:: To do ::
Could you transcribe exactly the lines from the one containing "RADIO1 pin CE: D5 -> TX" through the last line of the records below, leaving out the pictures?

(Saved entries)

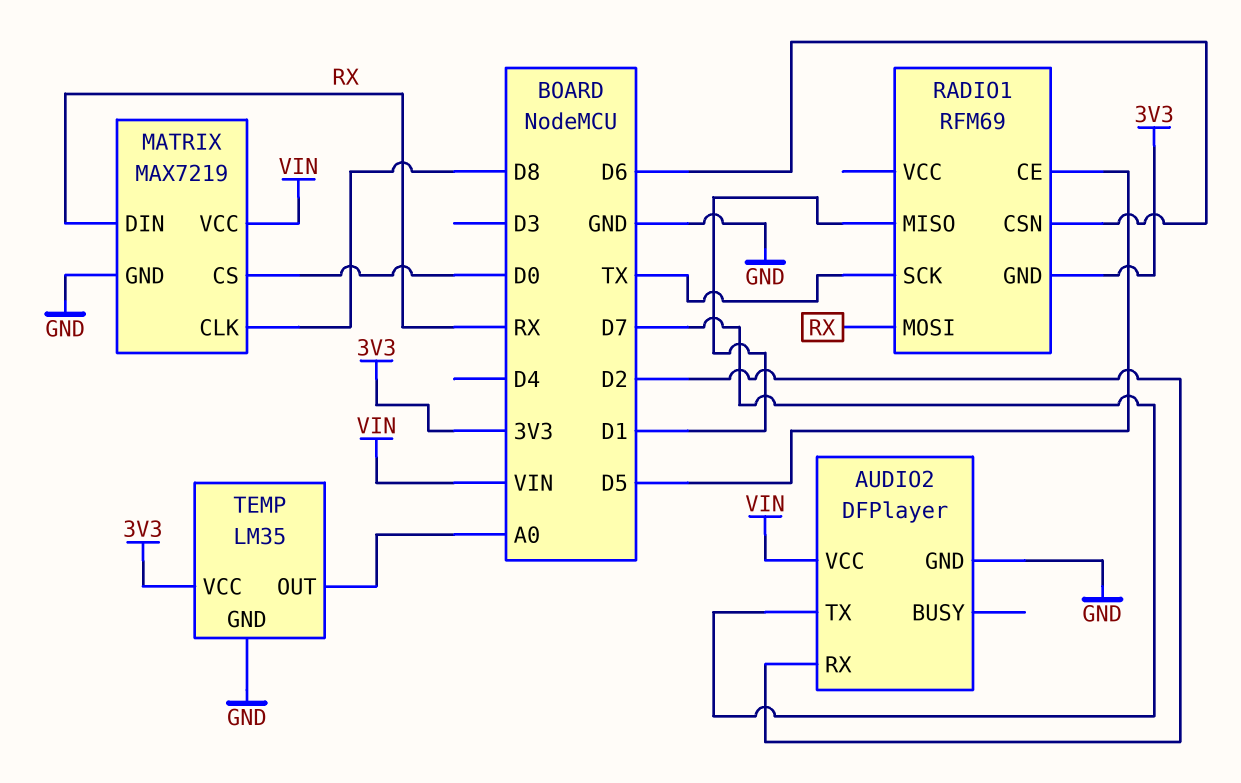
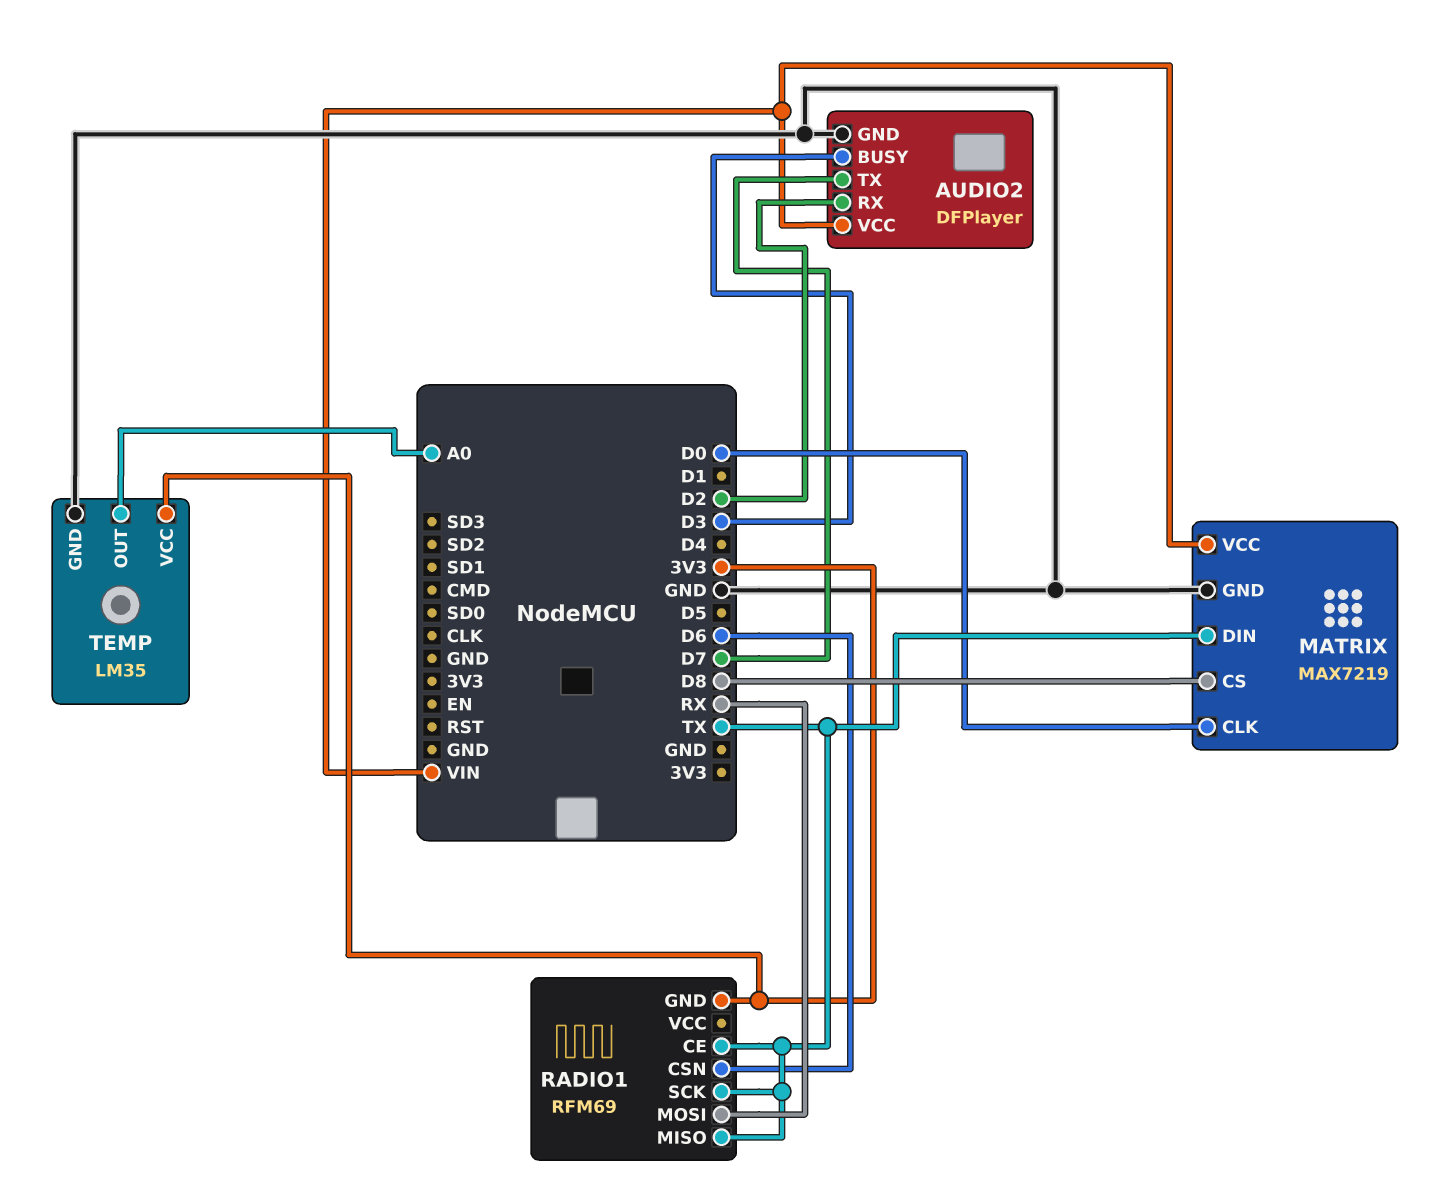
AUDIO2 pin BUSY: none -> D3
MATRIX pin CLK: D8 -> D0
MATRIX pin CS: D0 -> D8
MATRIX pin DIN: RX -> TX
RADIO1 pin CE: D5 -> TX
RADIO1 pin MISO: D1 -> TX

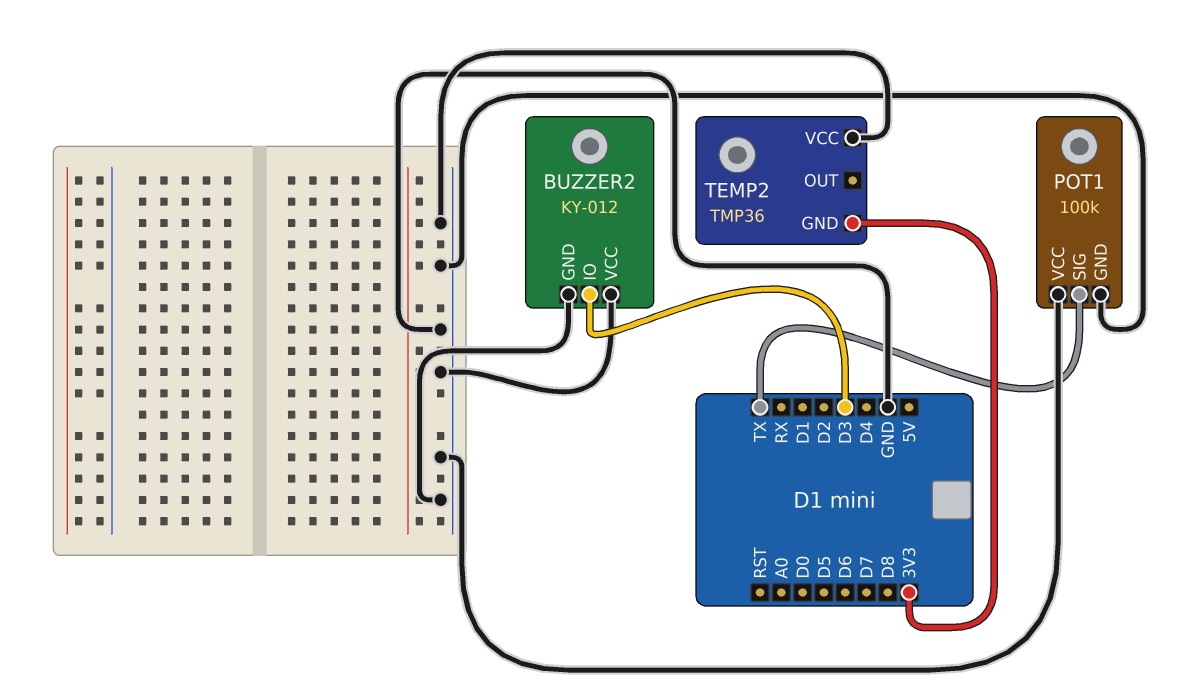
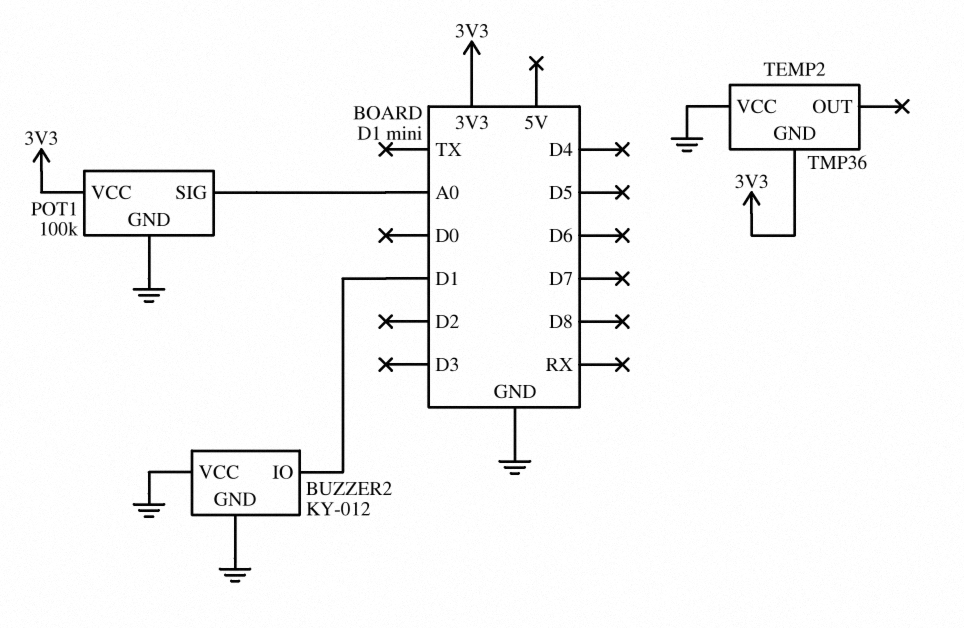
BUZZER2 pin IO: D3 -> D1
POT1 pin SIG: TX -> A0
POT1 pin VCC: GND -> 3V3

:: Answer for this exercise ::
RADIO1 pin CE: D5 -> TX
RADIO1 pin MISO: D1 -> TX

BUZZER2 pin IO: D3 -> D1
POT1 pin SIG: TX -> A0
POT1 pin VCC: GND -> 3V3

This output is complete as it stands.